> _SUPPLIED DATA_:

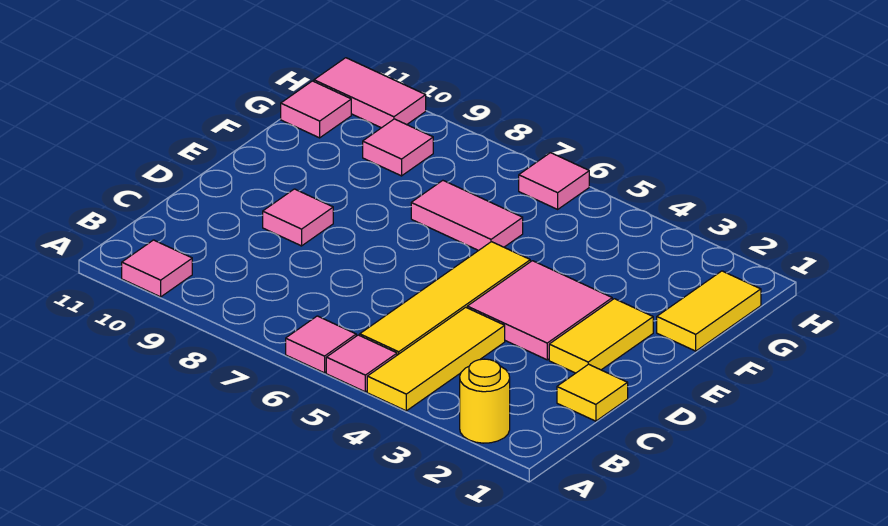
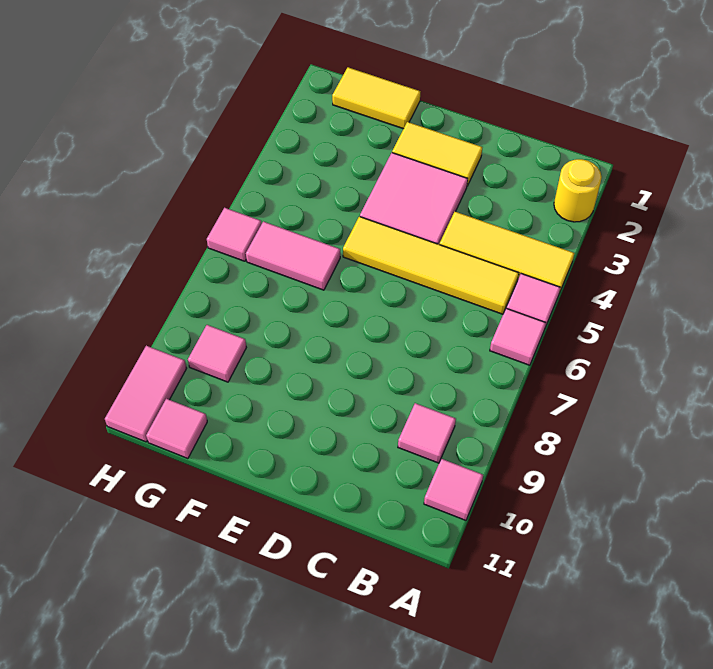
yellow tile C1 level 1 -> none
pink tile D9 level 1 -> pink tile B9 level 1
pink tile F6:F7 level 1 -> pink tile F6:G6 level 1

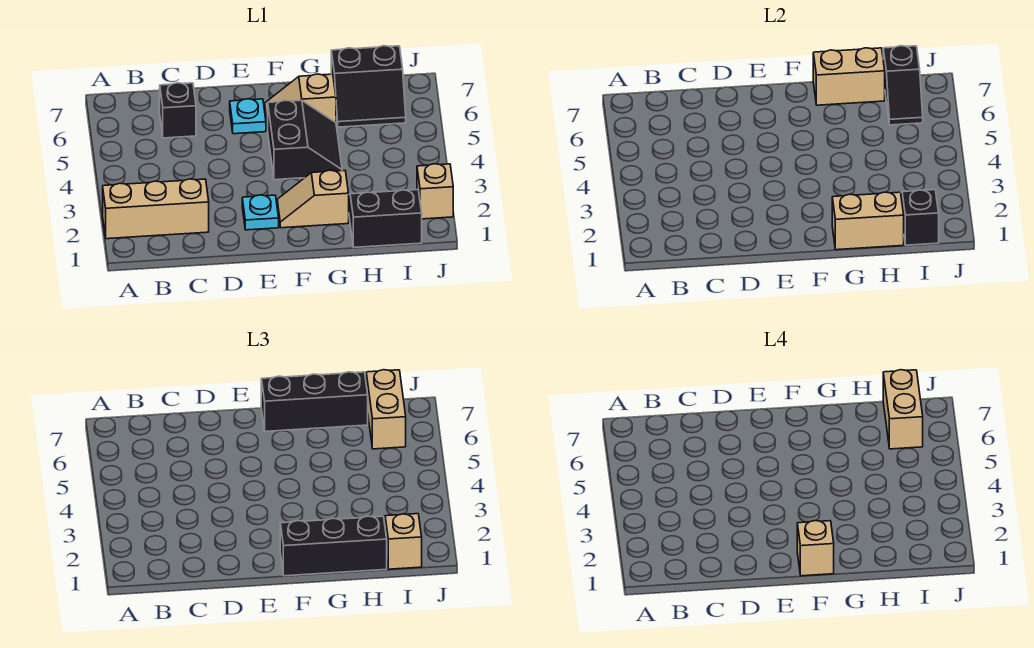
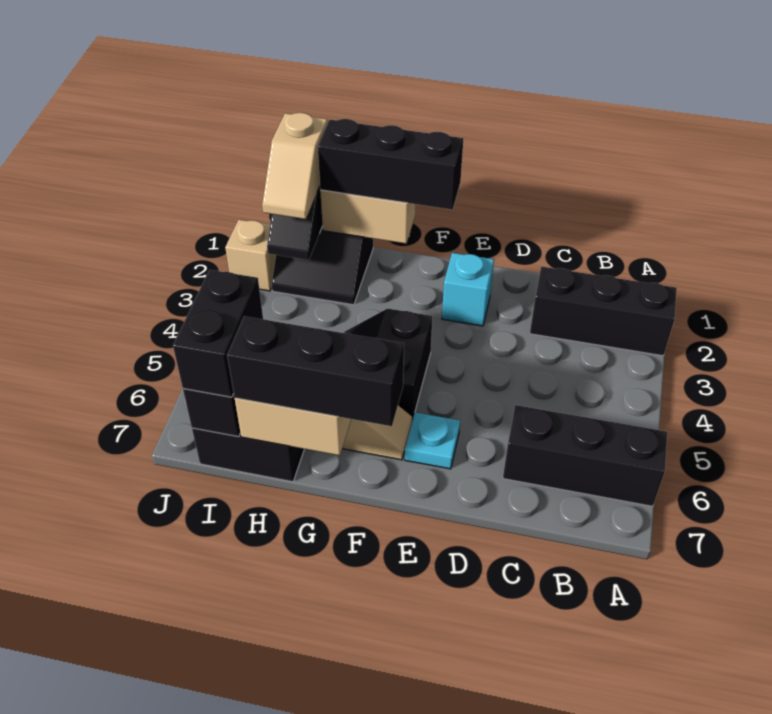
tan brick A2:C2 level 1 -> black brick A2:C2 level 1
black brick C6 level 1 -> black brick A6:C6 level 1
cyan plate E2 level 1 -> cyan brick E2 level 1
tan brick F1 level 4 -> none
tan slope F2:G2 level 1 top G -> none
tan brick I6:I7 level 3 -> black brick I6:I7 level 3
tan brick I6:I7 level 4 -> none

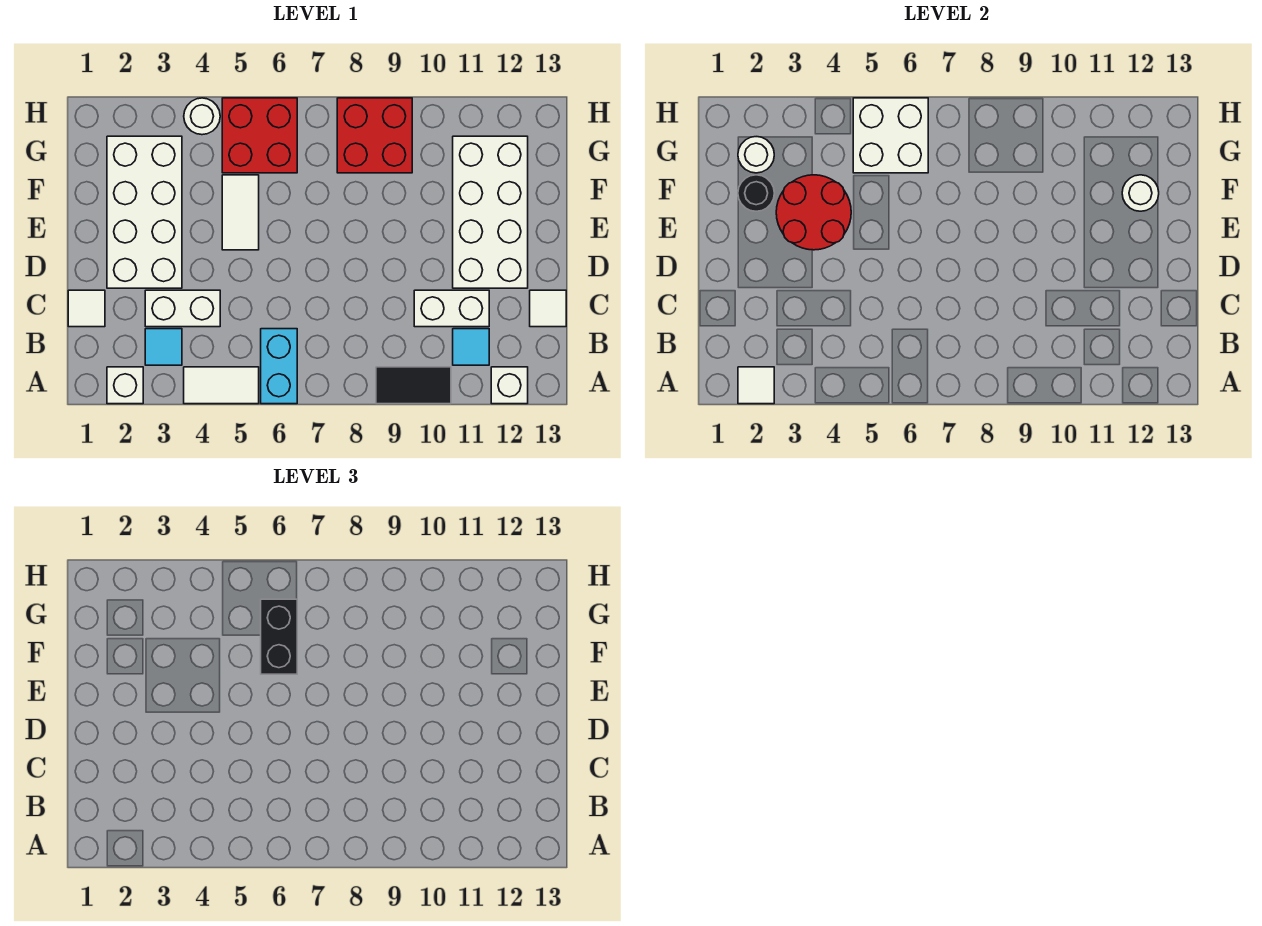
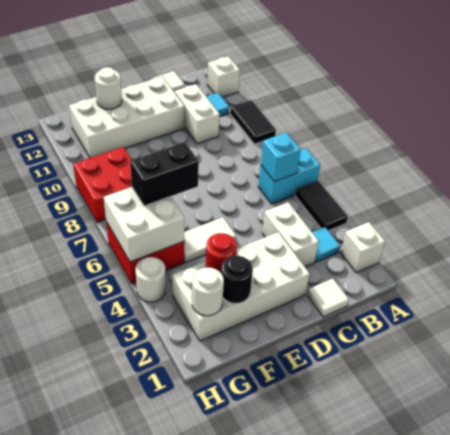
white tile A2 level 2 -> none
white tile A4:A5 level 1 -> black tile A4:A5 level 1
none -> cyan brick B6 level 2
red round brick E3:F4 level 2 -> red round brick F3 level 2

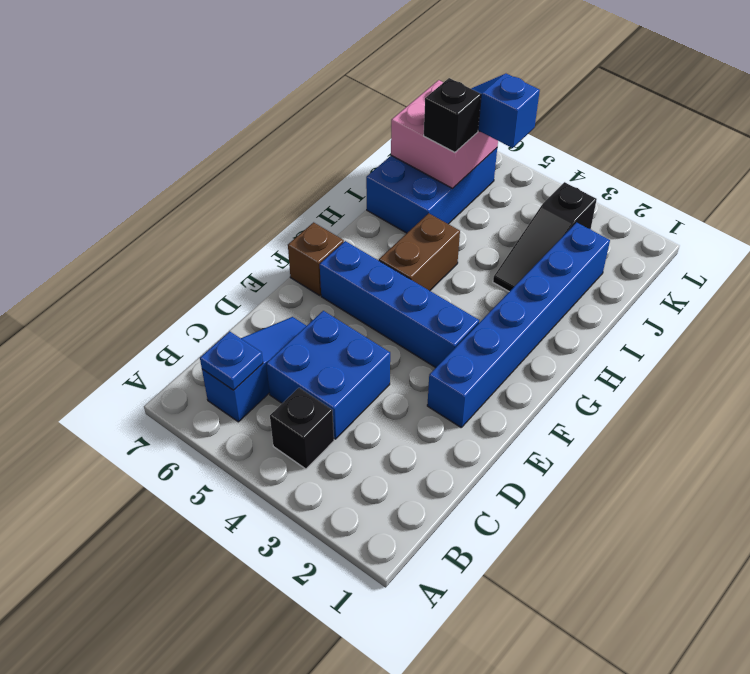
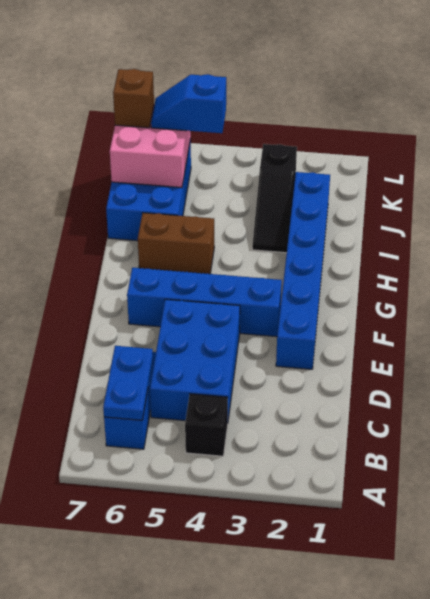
blue plate B6 level 2 -> blue plate B6:C6 level 2
blue brick C4:D5 level 1 -> blue brick C4:E5 level 1
brown brick F7 level 1 -> brown brick K7 level 3
brown brick G5:H5 level 1 -> brown brick H5:H6 level 1
black brick J6 level 3 -> none

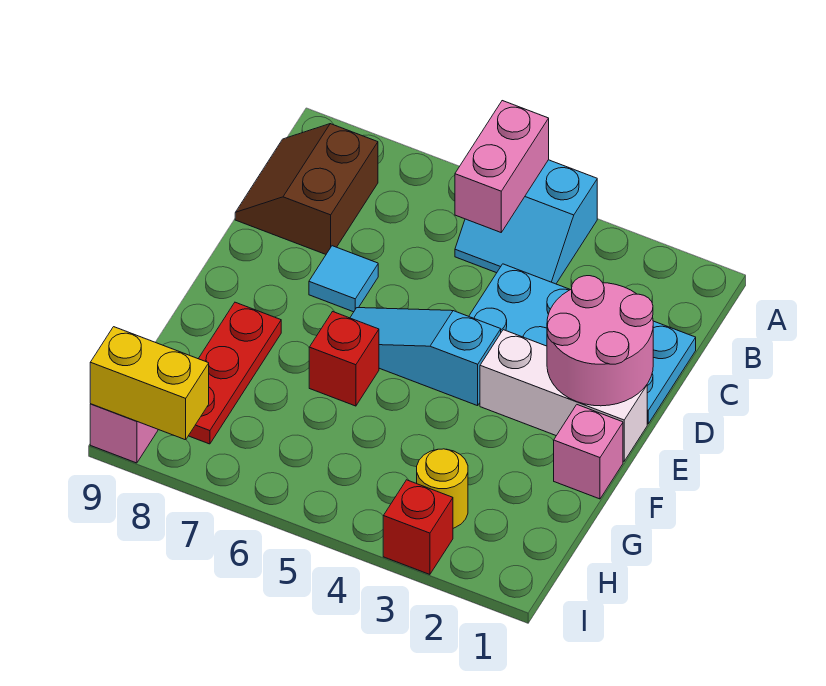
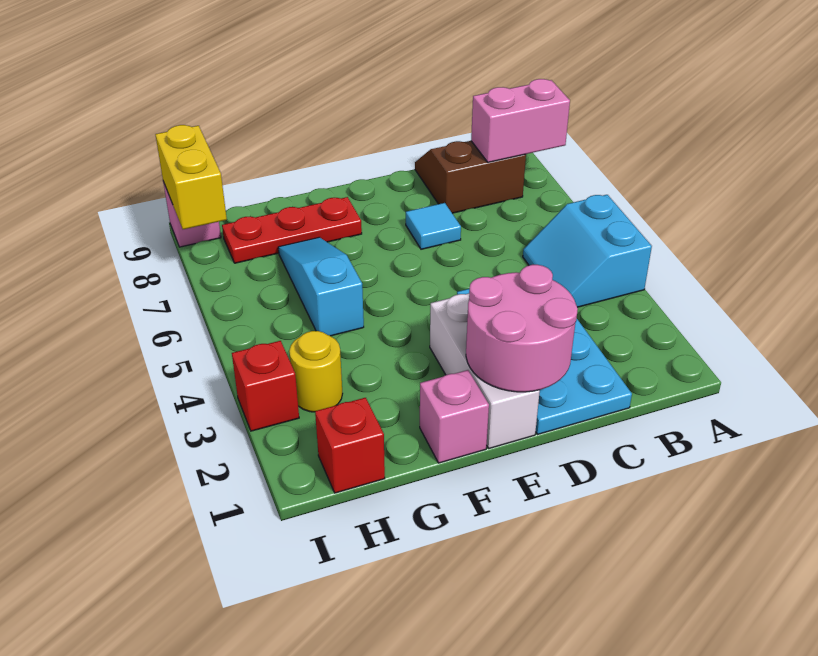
pink brick A5:B5 level 2 -> pink brick A8:B8 level 2
cyan slope E4:E6 level 1 top 4 -> cyan slope G5:G7 level 1 top 5
red brick F6 level 1 -> red brick H1 level 1

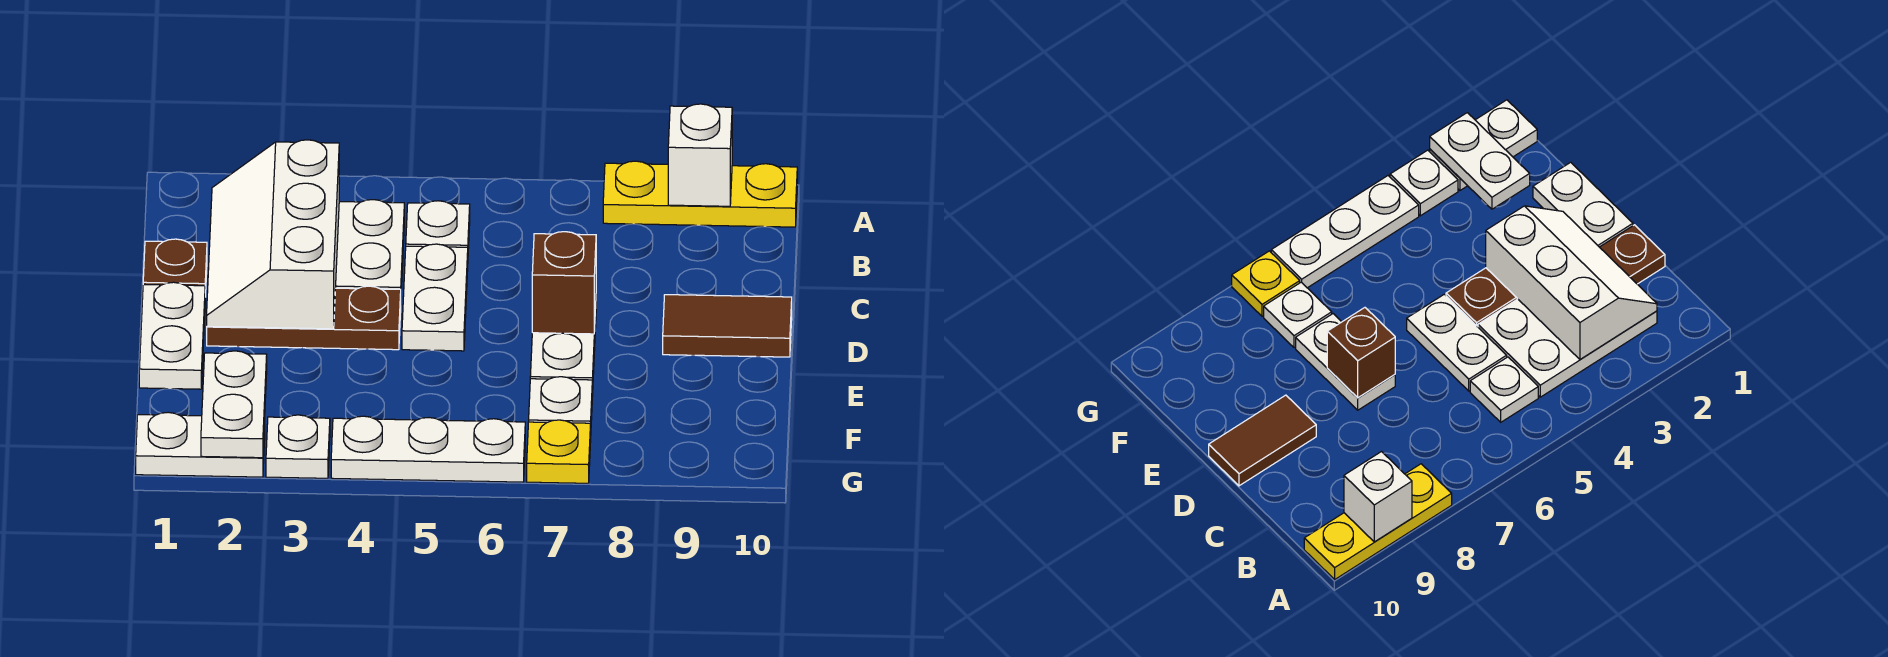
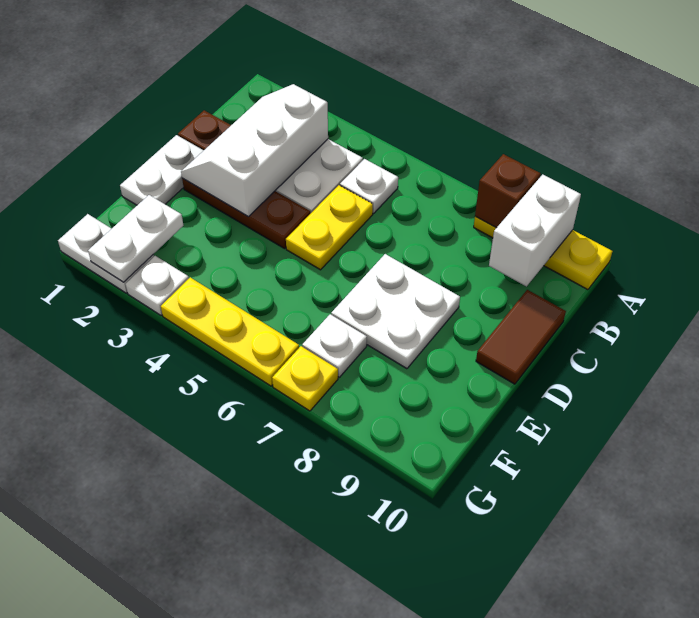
white brick A9 level 2 -> white brick A9:B9 level 2
white plate C5:D5 level 1 -> yellow plate C5:D5 level 1
white plate D7:E7 level 1 -> white plate D7:E8 level 1
brown brick D7 level 2 -> brown brick A8 level 2
brown tile D9:D10 level 1 -> brown tile C10:D10 level 1
white plate G4:G6 level 1 -> yellow plate G4:G6 level 1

> _WORK REQUEST_: Print exactly, and print only, the lines from the line with "pink tile D9 level 1 -> pink tile B9 level 1" through the last line of the entries, both ends included. No pictures belong in the result.

> _RESULT_:
pink tile D9 level 1 -> pink tile B9 level 1
pink tile F6:F7 level 1 -> pink tile F6:G6 level 1

tan brick A2:C2 level 1 -> black brick A2:C2 level 1
black brick C6 level 1 -> black brick A6:C6 level 1
cyan plate E2 level 1 -> cyan brick E2 level 1
tan brick F1 level 4 -> none
tan slope F2:G2 level 1 top G -> none
tan brick I6:I7 level 3 -> black brick I6:I7 level 3
tan brick I6:I7 level 4 -> none

white tile A2 level 2 -> none
white tile A4:A5 level 1 -> black tile A4:A5 level 1
none -> cyan brick B6 level 2
red round brick E3:F4 level 2 -> red round brick F3 level 2

blue plate B6 level 2 -> blue plate B6:C6 level 2
blue brick C4:D5 level 1 -> blue brick C4:E5 level 1
brown brick F7 level 1 -> brown brick K7 level 3
brown brick G5:H5 level 1 -> brown brick H5:H6 level 1
black brick J6 level 3 -> none

pink brick A5:B5 level 2 -> pink brick A8:B8 level 2
cyan slope E4:E6 level 1 top 4 -> cyan slope G5:G7 level 1 top 5
red brick F6 level 1 -> red brick H1 level 1

white brick A9 level 2 -> white brick A9:B9 level 2
white plate C5:D5 level 1 -> yellow plate C5:D5 level 1
white plate D7:E7 level 1 -> white plate D7:E8 level 1
brown brick D7 level 2 -> brown brick A8 level 2
brown tile D9:D10 level 1 -> brown tile C10:D10 level 1
white plate G4:G6 level 1 -> yellow plate G4:G6 level 1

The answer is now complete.